*** Dataset excerpts Section Begins ***
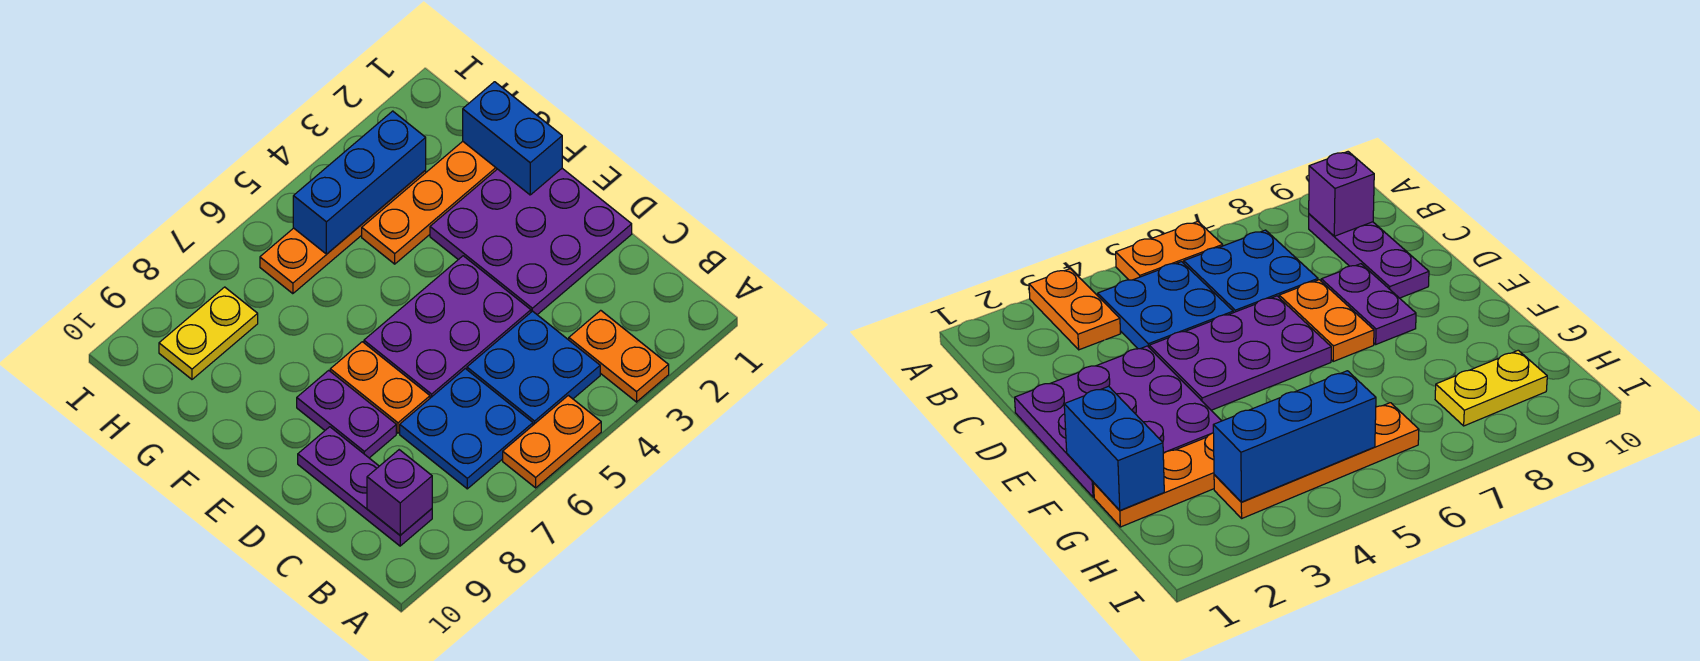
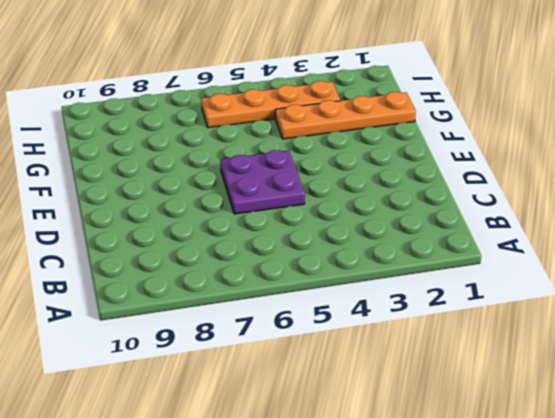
purple plate D5:E6 level 1 -> purple plate D4:E6 level 1
none -> orange plate A3:B3 level 1
none -> orange plate A5:A6 level 1
none -> blue plate B4:C5 level 1

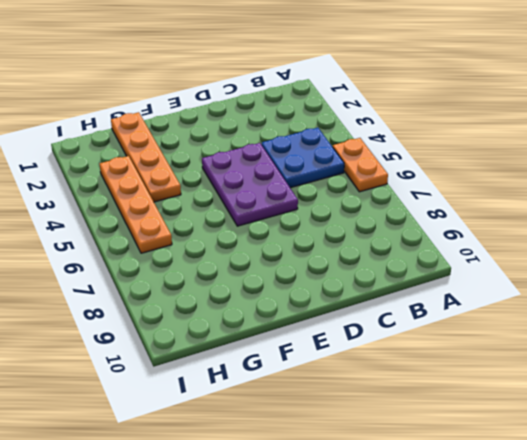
none -> orange plate A3:B3 level 1
none -> blue plate B6:C7 level 1
none -> purple plate B9:D9 level 1

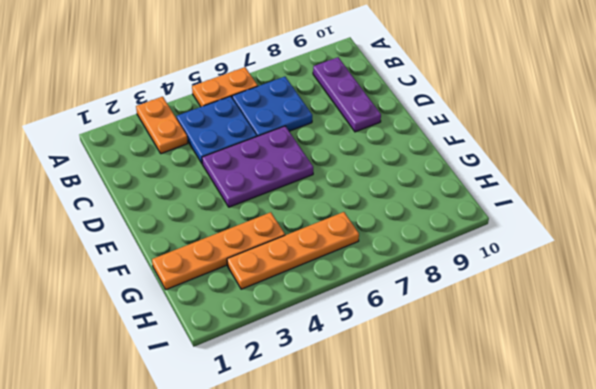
none -> purple plate D1:F3 level 1
none -> orange plate D7:E7 level 1
none -> purple plate D8:E8 level 1

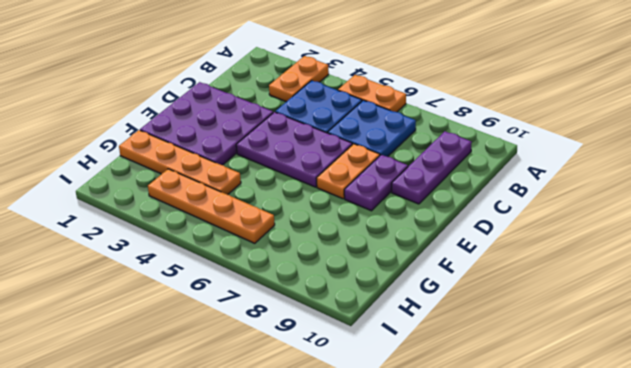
none -> yellow plate H8:H9 level 1
none -> purple brick B9 level 2
none -> blue brick F1:G1 level 2

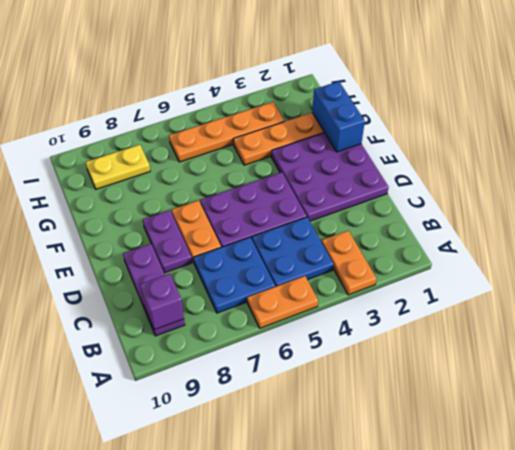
none -> blue brick H3:H5 level 2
*** Dataset excerpts Section Ends ***
Assignment | A bare number is the expected answer: the tally of lines in the records above holding "orange".

Answer section | 4